■ What you should do ■
Locate every line in the rows below that contains the string "kern" and copy each of those lines out.

■ Dataset extract ■
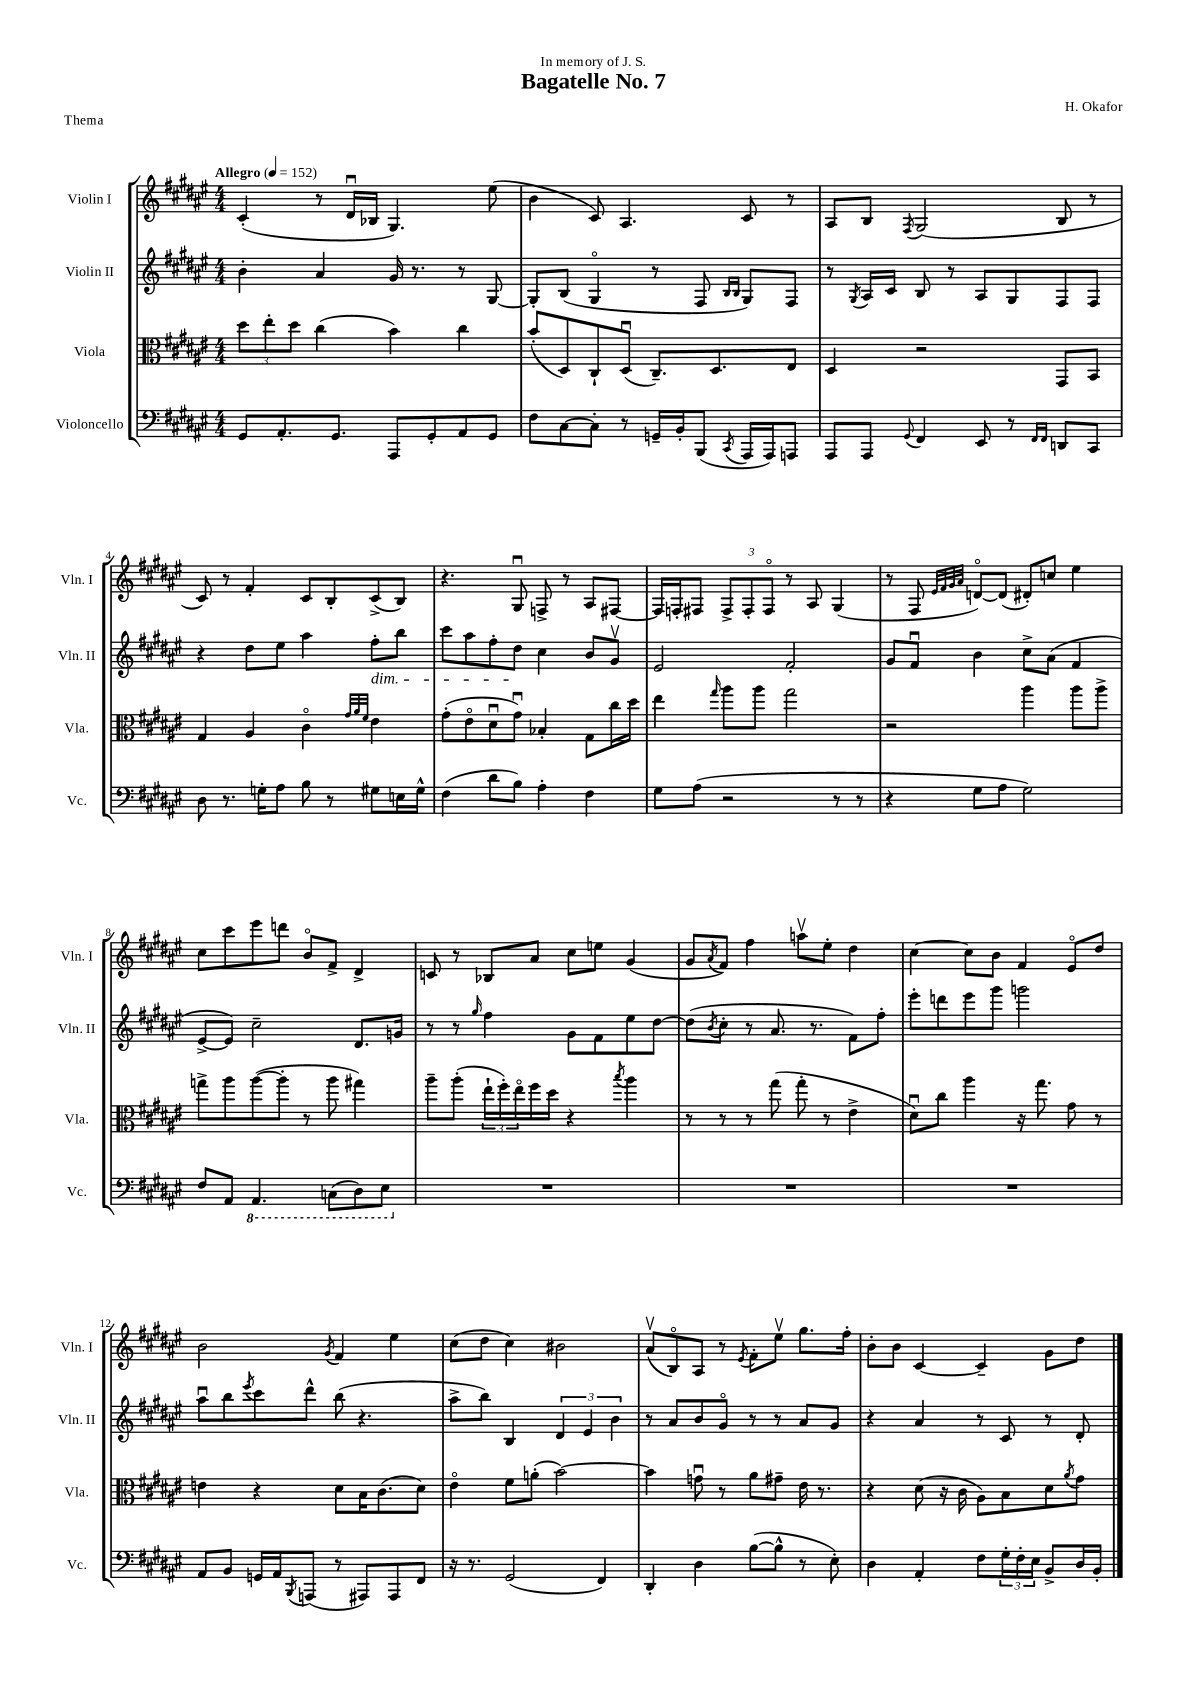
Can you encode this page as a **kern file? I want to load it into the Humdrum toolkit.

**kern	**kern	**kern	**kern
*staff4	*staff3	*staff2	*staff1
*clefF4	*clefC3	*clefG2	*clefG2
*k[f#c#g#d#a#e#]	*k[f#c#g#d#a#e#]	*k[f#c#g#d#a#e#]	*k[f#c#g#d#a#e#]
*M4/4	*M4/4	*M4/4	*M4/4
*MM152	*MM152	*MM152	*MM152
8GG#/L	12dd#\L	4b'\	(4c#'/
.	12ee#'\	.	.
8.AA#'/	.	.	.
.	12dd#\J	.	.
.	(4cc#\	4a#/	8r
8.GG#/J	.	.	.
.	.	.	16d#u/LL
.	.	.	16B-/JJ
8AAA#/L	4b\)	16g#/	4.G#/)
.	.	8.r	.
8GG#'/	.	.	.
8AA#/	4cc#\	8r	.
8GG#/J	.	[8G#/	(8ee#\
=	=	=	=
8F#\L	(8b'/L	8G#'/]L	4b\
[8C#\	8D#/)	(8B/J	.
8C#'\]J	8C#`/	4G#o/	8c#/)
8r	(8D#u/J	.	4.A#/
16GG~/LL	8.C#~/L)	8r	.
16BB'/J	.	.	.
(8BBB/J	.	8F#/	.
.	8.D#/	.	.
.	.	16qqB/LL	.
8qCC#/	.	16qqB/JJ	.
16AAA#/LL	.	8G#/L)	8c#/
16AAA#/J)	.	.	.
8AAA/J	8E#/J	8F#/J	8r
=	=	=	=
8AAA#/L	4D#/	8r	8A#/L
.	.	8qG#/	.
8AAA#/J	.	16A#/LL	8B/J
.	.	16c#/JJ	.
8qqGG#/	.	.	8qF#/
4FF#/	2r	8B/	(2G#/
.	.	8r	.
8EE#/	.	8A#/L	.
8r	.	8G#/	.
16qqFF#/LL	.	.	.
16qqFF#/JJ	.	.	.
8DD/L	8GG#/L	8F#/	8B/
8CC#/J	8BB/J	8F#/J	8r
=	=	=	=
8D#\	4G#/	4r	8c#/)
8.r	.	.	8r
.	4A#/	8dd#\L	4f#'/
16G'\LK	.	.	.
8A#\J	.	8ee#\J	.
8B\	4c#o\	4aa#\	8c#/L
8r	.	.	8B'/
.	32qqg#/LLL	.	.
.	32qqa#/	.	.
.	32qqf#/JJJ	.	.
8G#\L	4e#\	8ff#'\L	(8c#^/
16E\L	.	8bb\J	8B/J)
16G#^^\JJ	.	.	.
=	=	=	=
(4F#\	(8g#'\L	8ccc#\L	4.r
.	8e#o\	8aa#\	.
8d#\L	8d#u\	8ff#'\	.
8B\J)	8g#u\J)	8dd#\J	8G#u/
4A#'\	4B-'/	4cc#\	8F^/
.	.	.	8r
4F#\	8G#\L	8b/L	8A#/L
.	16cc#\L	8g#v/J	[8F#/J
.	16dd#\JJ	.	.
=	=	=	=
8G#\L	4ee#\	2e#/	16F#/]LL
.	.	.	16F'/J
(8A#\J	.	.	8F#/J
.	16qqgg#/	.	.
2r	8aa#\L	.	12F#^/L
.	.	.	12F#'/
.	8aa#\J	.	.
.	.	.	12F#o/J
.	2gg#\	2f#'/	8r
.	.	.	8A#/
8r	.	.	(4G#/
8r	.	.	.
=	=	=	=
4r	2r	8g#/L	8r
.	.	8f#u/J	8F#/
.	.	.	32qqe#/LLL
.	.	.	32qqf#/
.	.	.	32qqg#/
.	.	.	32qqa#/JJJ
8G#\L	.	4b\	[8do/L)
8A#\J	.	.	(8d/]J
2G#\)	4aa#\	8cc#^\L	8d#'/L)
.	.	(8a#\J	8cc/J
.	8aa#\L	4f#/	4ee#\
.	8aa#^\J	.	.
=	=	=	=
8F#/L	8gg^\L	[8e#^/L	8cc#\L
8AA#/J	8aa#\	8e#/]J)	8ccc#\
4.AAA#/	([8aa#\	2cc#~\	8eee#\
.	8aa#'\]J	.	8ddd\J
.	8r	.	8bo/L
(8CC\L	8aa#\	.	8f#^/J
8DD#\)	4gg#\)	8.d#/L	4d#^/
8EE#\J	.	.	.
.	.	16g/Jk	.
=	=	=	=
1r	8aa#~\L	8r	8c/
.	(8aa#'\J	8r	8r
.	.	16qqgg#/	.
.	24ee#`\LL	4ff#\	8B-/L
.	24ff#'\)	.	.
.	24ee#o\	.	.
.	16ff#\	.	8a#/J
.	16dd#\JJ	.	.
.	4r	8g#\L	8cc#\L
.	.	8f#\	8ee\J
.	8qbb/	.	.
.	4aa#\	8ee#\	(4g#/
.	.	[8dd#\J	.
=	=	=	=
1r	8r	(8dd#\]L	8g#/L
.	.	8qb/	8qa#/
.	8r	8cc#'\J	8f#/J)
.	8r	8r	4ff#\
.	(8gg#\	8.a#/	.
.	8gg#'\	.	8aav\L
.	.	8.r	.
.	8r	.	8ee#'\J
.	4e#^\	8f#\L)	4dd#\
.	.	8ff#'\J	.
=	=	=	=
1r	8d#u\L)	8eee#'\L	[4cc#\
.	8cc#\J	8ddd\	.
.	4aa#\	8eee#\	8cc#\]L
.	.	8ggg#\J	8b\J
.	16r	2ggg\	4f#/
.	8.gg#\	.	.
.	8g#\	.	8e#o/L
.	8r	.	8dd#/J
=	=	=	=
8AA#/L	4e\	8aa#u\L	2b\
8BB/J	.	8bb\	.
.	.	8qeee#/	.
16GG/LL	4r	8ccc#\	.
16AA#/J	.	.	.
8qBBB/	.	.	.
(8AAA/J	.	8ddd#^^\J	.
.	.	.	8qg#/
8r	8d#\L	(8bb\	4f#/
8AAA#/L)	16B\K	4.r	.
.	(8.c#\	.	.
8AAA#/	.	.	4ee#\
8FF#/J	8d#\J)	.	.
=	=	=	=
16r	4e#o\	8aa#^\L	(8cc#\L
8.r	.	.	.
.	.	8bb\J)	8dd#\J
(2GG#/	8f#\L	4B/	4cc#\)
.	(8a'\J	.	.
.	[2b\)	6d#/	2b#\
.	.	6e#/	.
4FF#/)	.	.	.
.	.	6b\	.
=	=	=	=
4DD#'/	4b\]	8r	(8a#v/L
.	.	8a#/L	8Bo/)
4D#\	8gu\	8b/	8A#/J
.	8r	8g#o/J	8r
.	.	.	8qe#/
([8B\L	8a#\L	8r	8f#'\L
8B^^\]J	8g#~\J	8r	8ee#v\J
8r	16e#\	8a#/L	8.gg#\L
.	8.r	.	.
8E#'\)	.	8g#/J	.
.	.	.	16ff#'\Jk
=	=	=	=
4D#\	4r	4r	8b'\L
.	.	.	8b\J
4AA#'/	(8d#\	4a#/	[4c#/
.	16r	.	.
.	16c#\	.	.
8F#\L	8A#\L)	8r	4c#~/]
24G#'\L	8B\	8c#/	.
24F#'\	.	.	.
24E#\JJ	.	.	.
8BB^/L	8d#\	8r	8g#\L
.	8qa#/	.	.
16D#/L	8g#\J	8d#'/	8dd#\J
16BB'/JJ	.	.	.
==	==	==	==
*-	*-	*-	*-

■ The result ■
Can you encode this page as a **kern file? I want to load it into the Humdrum toolkit.
**kern	**kern	**kern	**kern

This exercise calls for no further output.